**Data for the task:**
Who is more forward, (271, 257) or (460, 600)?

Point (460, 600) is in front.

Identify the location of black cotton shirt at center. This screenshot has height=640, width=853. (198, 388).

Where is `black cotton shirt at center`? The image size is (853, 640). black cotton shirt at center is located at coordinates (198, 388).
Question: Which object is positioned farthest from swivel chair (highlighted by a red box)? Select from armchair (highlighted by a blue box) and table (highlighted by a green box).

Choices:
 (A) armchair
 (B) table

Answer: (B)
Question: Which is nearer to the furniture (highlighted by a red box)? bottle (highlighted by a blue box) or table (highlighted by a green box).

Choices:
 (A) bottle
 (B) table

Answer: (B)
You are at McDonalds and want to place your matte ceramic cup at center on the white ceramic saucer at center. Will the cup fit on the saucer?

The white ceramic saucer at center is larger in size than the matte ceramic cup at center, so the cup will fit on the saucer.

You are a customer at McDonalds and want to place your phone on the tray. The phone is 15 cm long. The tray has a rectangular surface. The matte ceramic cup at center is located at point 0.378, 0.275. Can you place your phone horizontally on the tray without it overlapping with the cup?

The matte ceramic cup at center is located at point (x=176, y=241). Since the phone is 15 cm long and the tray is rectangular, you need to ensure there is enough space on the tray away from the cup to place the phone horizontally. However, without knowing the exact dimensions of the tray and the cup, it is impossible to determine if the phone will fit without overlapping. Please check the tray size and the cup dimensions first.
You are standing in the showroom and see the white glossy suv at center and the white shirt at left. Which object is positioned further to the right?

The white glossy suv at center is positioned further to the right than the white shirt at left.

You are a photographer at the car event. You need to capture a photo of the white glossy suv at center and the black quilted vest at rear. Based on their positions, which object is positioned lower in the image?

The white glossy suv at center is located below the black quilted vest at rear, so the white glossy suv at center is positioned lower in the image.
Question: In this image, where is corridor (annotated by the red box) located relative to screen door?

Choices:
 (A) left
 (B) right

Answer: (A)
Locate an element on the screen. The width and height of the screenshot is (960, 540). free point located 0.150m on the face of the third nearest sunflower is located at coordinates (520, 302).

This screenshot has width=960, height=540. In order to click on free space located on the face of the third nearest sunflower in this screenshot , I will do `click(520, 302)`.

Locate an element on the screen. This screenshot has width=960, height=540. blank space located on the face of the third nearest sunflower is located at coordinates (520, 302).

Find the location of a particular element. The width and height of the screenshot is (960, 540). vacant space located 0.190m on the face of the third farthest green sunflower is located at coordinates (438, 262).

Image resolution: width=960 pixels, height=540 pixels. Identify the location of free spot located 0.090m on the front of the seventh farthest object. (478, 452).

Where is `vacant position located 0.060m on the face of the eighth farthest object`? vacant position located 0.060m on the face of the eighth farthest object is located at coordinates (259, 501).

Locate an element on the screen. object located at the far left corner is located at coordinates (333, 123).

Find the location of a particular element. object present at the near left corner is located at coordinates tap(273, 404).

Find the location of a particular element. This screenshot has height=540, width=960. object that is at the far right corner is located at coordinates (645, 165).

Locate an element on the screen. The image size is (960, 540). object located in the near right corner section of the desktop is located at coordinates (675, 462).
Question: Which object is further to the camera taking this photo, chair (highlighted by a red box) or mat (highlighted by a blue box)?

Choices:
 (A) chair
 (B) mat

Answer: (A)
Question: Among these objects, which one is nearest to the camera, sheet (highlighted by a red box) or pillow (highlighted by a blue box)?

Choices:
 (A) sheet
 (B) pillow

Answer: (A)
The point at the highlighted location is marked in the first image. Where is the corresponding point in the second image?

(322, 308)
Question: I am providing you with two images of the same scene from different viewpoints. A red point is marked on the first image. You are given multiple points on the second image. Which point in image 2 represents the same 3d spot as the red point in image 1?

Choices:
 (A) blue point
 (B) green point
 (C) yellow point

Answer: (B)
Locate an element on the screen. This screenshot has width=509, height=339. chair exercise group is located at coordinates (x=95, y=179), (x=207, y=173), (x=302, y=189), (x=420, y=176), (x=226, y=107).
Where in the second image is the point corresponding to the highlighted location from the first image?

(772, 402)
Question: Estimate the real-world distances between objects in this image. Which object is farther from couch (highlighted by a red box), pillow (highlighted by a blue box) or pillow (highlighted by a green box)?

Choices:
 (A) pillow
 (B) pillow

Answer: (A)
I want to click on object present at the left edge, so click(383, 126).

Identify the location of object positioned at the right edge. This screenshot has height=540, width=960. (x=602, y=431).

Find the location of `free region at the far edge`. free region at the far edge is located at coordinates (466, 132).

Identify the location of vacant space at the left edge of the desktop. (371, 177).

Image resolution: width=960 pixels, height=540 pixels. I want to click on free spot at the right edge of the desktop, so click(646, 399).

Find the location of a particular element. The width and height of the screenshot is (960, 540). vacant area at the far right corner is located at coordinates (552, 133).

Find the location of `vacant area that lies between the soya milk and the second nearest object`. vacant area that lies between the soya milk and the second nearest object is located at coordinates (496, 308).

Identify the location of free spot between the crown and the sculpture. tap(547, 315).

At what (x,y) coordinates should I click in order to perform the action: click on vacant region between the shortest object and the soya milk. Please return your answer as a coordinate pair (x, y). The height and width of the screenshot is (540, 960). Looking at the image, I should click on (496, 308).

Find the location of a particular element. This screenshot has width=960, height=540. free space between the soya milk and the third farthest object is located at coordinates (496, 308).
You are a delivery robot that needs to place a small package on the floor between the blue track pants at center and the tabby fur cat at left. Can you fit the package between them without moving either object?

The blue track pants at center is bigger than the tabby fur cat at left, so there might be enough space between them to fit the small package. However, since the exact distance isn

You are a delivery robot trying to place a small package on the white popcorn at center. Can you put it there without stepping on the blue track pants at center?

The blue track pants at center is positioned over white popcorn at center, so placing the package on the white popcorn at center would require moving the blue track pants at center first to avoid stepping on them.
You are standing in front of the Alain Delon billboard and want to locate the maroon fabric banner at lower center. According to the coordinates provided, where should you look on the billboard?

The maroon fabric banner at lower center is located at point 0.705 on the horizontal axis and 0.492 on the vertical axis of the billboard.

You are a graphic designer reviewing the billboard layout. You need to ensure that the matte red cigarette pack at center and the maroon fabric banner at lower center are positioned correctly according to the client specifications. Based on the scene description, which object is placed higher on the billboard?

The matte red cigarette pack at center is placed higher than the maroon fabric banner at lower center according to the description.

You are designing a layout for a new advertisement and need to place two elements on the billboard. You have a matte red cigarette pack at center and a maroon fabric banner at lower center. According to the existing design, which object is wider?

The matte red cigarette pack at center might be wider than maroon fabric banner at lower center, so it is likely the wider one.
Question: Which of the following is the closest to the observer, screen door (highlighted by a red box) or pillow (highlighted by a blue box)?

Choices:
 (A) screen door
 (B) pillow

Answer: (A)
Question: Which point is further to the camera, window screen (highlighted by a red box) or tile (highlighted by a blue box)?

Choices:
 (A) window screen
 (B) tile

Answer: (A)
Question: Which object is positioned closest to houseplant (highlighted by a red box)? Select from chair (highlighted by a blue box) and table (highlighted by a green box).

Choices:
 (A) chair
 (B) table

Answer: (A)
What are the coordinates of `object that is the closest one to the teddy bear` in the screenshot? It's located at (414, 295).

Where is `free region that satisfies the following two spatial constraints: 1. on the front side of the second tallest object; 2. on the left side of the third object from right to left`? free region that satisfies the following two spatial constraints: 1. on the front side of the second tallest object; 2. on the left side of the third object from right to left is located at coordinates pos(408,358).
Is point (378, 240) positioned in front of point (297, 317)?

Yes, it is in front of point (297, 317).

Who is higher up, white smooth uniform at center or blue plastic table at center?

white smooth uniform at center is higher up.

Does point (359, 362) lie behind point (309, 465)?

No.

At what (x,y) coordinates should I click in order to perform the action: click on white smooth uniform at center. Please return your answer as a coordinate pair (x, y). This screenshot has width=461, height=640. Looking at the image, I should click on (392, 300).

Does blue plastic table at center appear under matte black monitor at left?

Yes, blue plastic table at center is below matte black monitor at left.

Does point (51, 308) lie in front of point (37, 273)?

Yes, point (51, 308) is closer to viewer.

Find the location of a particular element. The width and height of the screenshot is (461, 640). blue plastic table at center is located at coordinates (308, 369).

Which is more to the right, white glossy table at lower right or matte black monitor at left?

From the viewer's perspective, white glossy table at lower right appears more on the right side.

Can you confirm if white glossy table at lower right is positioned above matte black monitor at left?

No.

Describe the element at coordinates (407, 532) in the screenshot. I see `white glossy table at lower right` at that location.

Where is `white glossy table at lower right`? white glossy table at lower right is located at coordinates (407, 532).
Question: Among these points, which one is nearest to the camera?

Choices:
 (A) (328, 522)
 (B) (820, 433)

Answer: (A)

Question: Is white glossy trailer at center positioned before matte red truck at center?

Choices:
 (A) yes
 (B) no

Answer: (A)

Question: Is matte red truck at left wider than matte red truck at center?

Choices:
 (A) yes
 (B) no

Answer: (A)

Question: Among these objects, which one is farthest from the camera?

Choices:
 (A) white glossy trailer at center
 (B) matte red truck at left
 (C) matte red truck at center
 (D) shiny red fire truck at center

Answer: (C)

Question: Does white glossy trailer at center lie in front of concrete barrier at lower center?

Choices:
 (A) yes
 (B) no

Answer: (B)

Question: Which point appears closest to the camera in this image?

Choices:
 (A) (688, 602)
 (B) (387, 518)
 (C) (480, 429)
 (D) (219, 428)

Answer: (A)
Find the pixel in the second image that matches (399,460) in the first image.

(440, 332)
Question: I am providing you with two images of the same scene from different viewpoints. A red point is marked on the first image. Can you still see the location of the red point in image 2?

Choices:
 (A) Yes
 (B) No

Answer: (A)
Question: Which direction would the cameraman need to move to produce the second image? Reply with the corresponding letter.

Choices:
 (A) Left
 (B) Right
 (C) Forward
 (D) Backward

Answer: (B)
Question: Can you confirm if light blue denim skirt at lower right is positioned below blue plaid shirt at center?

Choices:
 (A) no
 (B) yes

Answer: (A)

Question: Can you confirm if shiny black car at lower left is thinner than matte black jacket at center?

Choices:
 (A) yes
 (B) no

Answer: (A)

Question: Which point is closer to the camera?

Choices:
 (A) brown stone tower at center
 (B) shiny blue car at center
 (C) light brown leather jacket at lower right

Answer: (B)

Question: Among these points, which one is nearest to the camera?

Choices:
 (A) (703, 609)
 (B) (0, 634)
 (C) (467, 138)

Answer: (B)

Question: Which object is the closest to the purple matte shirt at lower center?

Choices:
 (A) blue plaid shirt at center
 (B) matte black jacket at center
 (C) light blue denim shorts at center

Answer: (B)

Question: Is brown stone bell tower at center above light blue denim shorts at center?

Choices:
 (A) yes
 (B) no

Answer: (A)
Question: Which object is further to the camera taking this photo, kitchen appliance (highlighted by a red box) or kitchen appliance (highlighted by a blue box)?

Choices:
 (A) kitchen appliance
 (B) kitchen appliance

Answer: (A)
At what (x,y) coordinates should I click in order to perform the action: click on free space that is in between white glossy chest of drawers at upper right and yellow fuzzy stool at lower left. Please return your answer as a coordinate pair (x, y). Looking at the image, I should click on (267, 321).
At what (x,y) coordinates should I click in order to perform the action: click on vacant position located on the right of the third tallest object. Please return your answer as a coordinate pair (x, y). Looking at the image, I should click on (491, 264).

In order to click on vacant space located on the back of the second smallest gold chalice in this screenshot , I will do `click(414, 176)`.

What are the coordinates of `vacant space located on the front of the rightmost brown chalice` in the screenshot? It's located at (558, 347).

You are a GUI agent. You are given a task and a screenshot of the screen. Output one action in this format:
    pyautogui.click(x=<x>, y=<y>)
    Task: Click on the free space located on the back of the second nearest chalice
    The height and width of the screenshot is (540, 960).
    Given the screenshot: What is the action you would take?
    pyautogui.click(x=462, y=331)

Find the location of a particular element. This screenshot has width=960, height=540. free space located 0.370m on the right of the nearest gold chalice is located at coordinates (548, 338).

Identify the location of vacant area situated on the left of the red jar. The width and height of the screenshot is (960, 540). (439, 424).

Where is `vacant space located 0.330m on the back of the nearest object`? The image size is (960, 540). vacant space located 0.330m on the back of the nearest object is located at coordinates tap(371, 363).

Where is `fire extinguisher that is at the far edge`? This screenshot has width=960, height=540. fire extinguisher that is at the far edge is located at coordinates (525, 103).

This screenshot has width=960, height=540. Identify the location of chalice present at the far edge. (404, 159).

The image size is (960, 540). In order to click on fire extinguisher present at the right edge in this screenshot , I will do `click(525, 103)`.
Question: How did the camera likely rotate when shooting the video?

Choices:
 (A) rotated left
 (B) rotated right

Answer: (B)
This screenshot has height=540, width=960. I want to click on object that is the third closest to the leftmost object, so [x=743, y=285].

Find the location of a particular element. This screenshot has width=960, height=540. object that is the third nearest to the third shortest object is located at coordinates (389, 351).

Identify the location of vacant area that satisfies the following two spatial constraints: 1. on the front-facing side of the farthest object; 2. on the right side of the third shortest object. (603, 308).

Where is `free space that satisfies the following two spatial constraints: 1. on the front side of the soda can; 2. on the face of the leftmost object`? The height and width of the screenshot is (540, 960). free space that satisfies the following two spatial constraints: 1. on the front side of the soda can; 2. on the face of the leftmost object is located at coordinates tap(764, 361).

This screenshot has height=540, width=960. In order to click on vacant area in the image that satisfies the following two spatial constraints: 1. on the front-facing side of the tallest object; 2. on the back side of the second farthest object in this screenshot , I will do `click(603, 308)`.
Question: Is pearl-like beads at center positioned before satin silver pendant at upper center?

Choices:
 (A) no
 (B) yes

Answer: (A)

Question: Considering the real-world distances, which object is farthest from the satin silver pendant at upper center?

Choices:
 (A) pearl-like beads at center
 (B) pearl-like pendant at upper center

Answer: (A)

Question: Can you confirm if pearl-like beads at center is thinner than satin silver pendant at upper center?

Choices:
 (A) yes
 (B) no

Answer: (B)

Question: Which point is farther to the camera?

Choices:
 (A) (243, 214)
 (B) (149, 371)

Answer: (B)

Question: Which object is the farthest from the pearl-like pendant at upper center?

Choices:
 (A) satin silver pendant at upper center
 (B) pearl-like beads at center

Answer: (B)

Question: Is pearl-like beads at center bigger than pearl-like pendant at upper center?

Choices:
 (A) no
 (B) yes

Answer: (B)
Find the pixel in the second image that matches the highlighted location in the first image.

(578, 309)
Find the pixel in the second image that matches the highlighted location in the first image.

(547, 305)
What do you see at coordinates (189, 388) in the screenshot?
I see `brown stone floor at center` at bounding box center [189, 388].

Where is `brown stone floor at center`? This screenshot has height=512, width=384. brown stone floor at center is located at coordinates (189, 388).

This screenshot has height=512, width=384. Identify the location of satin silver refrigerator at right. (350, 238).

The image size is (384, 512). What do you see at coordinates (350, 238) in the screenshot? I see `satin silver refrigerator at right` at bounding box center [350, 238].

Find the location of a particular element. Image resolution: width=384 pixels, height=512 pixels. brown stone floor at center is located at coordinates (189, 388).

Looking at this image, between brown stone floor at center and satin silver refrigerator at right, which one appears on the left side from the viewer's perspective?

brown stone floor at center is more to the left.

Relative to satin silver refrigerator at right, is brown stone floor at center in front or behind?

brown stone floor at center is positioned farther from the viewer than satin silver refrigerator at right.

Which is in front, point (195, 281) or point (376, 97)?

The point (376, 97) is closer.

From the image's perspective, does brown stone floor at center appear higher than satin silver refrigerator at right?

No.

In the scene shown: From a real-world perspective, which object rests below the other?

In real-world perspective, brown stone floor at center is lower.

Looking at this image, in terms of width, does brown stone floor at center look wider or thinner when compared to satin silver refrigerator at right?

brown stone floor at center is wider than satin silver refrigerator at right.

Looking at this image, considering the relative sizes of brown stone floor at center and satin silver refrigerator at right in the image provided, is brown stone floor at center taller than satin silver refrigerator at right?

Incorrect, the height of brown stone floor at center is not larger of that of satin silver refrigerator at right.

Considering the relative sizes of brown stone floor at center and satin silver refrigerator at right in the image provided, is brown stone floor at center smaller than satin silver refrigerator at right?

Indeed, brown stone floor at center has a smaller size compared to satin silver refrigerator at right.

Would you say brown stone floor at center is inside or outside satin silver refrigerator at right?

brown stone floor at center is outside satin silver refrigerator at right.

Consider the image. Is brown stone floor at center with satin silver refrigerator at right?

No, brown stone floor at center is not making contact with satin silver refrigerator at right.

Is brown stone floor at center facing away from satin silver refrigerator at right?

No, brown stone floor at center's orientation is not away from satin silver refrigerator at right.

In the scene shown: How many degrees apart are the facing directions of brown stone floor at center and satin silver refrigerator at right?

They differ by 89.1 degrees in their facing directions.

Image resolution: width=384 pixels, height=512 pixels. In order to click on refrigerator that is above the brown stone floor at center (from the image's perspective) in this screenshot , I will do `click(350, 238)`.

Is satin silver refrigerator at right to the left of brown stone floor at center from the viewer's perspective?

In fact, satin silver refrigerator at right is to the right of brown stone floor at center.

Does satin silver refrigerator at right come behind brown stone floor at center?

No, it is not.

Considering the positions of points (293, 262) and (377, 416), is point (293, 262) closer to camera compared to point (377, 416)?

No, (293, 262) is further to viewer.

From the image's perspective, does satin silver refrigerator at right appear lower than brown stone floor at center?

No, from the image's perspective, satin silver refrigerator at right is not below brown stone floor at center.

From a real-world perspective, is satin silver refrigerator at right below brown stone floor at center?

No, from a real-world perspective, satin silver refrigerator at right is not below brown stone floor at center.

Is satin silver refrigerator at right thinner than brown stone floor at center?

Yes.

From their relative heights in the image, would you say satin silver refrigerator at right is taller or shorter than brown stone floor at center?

**Task requirements:** Count the lines of the records above that contain the word "kitchen", and give only that number.

**Solution to this exercise:** 3